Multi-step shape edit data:
========================
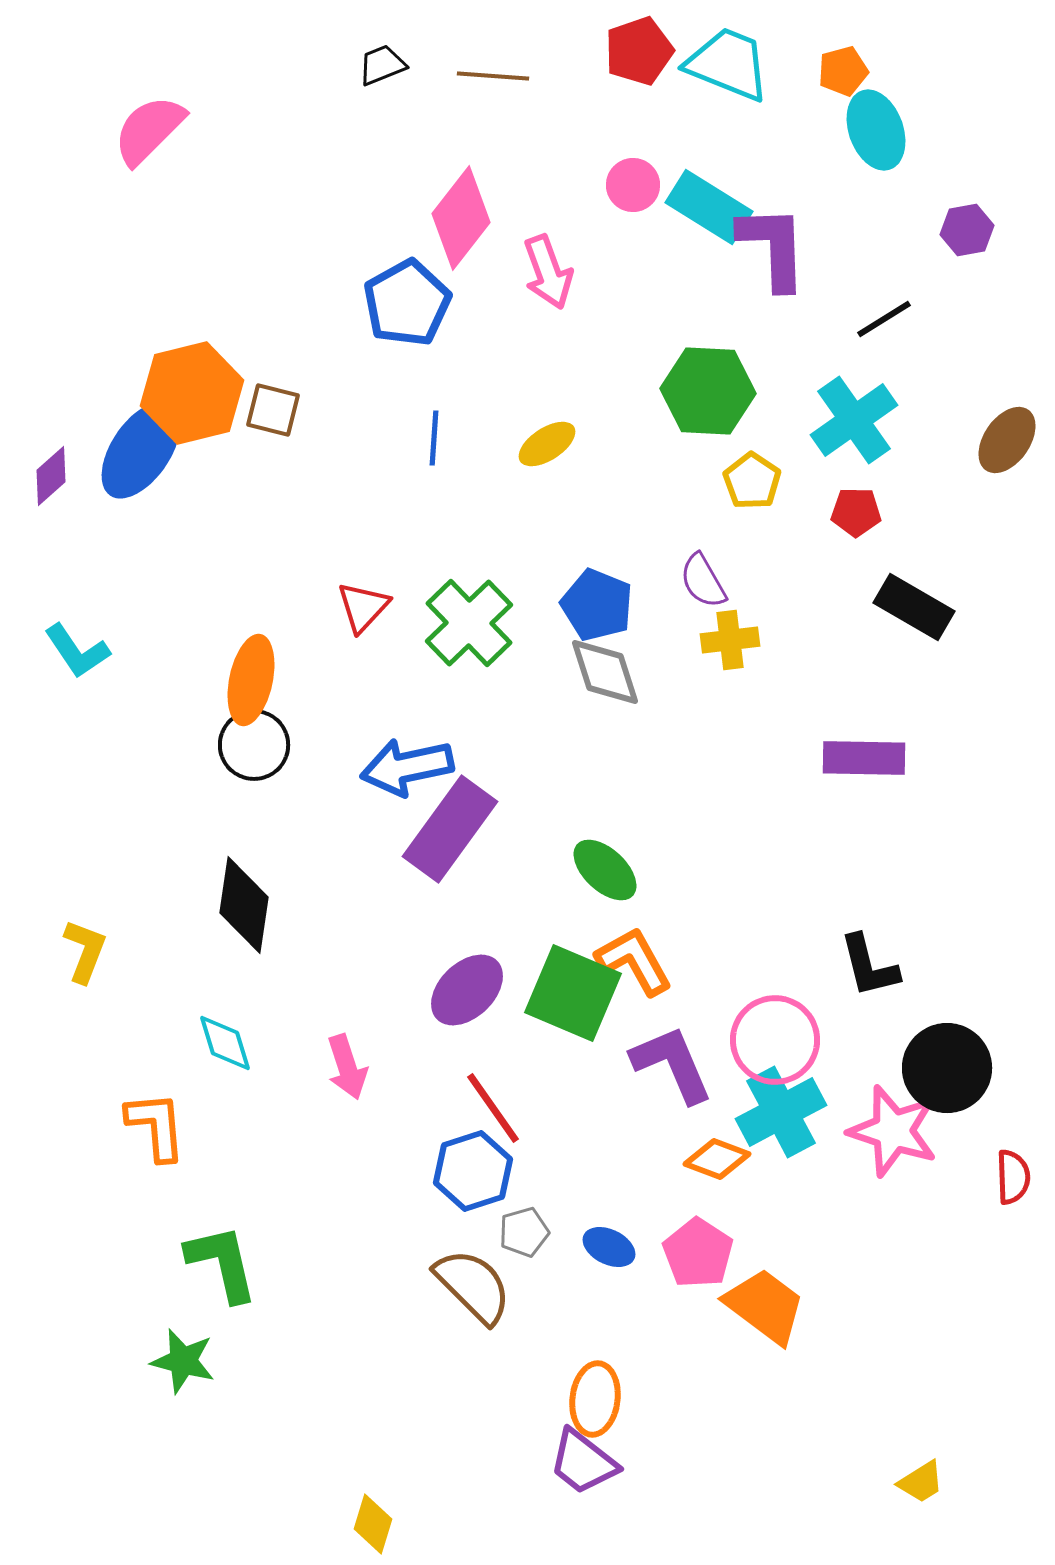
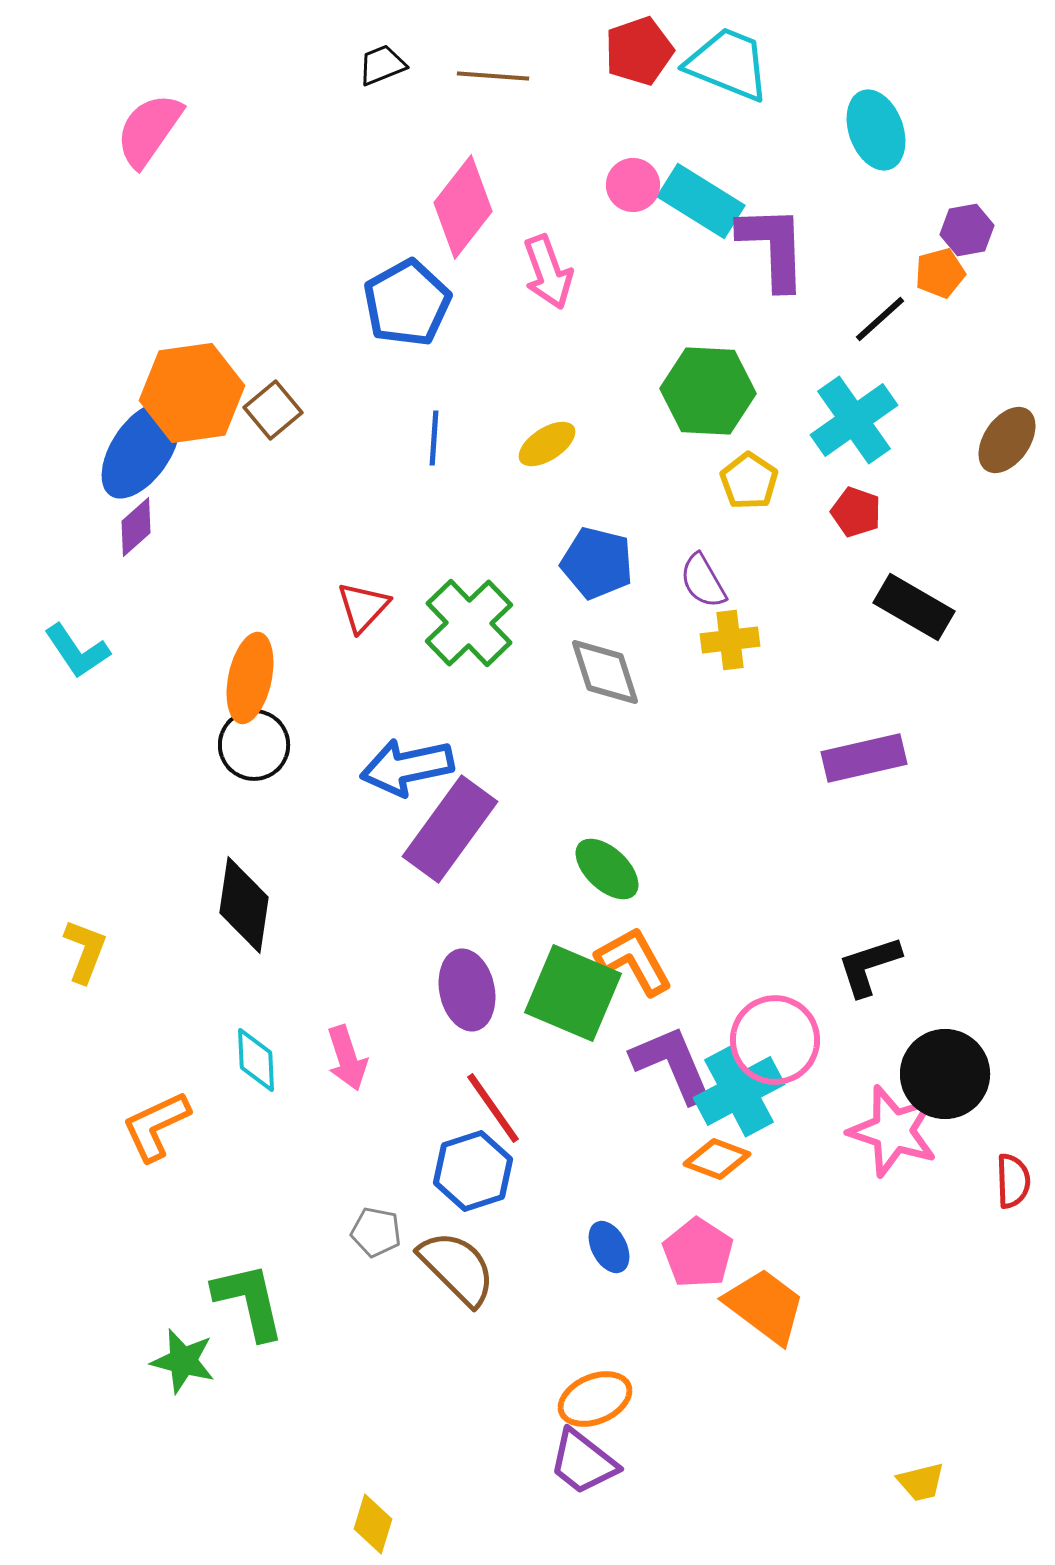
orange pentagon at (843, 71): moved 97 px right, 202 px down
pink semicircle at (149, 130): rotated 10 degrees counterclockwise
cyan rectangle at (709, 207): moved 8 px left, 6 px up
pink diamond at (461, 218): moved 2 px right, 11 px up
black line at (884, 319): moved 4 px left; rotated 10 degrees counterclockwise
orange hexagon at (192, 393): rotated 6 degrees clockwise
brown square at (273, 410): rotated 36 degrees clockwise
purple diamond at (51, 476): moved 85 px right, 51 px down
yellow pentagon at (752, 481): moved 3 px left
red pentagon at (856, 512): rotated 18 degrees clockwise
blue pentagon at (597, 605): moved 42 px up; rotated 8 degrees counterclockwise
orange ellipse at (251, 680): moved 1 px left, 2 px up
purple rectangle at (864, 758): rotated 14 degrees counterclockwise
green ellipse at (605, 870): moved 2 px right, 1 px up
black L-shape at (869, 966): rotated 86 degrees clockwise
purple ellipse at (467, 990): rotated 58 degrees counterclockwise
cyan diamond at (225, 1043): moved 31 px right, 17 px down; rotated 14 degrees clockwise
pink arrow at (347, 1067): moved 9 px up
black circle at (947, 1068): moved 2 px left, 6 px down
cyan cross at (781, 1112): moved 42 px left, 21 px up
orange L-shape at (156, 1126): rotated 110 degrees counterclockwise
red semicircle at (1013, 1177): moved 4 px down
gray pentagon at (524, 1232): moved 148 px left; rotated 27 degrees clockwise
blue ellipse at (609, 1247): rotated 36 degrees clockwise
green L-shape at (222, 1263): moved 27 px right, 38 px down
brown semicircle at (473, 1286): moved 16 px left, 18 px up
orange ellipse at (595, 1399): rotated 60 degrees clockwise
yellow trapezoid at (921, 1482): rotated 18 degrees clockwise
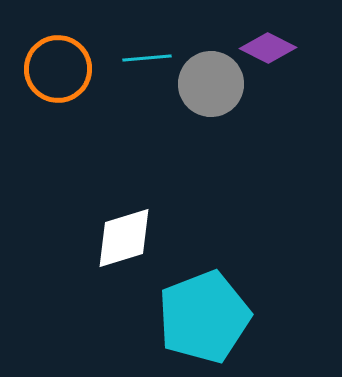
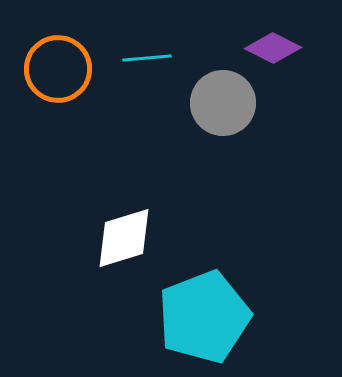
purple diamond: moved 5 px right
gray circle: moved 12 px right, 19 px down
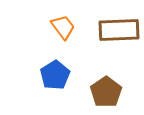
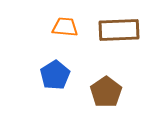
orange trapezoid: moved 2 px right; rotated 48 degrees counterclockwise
========================
Problem statement:
A verbatim copy of the entries, without the pictures, is what this task requires.

Answer area:
orange pentagon at (843, 71): moved 97 px right, 202 px down
pink semicircle at (149, 130): rotated 10 degrees counterclockwise
cyan rectangle at (709, 207): moved 8 px left, 6 px up
pink diamond at (461, 218): moved 2 px right, 11 px up
black line at (884, 319): moved 4 px left; rotated 10 degrees counterclockwise
orange hexagon at (192, 393): rotated 6 degrees clockwise
brown square at (273, 410): rotated 36 degrees clockwise
purple diamond at (51, 476): moved 85 px right, 51 px down
yellow pentagon at (752, 481): moved 3 px left
red pentagon at (856, 512): rotated 18 degrees clockwise
blue pentagon at (597, 605): moved 42 px up; rotated 8 degrees counterclockwise
orange ellipse at (251, 680): moved 1 px left, 2 px up
purple rectangle at (864, 758): rotated 14 degrees counterclockwise
green ellipse at (605, 870): moved 2 px right, 1 px up
black L-shape at (869, 966): rotated 86 degrees clockwise
purple ellipse at (467, 990): rotated 58 degrees counterclockwise
cyan diamond at (225, 1043): moved 31 px right, 17 px down; rotated 14 degrees clockwise
pink arrow at (347, 1067): moved 9 px up
black circle at (947, 1068): moved 2 px left, 6 px down
cyan cross at (781, 1112): moved 42 px left, 21 px up
orange L-shape at (156, 1126): rotated 110 degrees counterclockwise
red semicircle at (1013, 1177): moved 4 px down
gray pentagon at (524, 1232): moved 148 px left; rotated 27 degrees clockwise
blue ellipse at (609, 1247): rotated 36 degrees clockwise
green L-shape at (222, 1263): moved 27 px right, 38 px down
brown semicircle at (473, 1286): moved 16 px left, 18 px up
orange ellipse at (595, 1399): rotated 60 degrees clockwise
yellow trapezoid at (921, 1482): rotated 18 degrees clockwise
purple diamond: moved 5 px right
gray circle: moved 12 px right, 19 px down
orange trapezoid: moved 2 px right; rotated 48 degrees counterclockwise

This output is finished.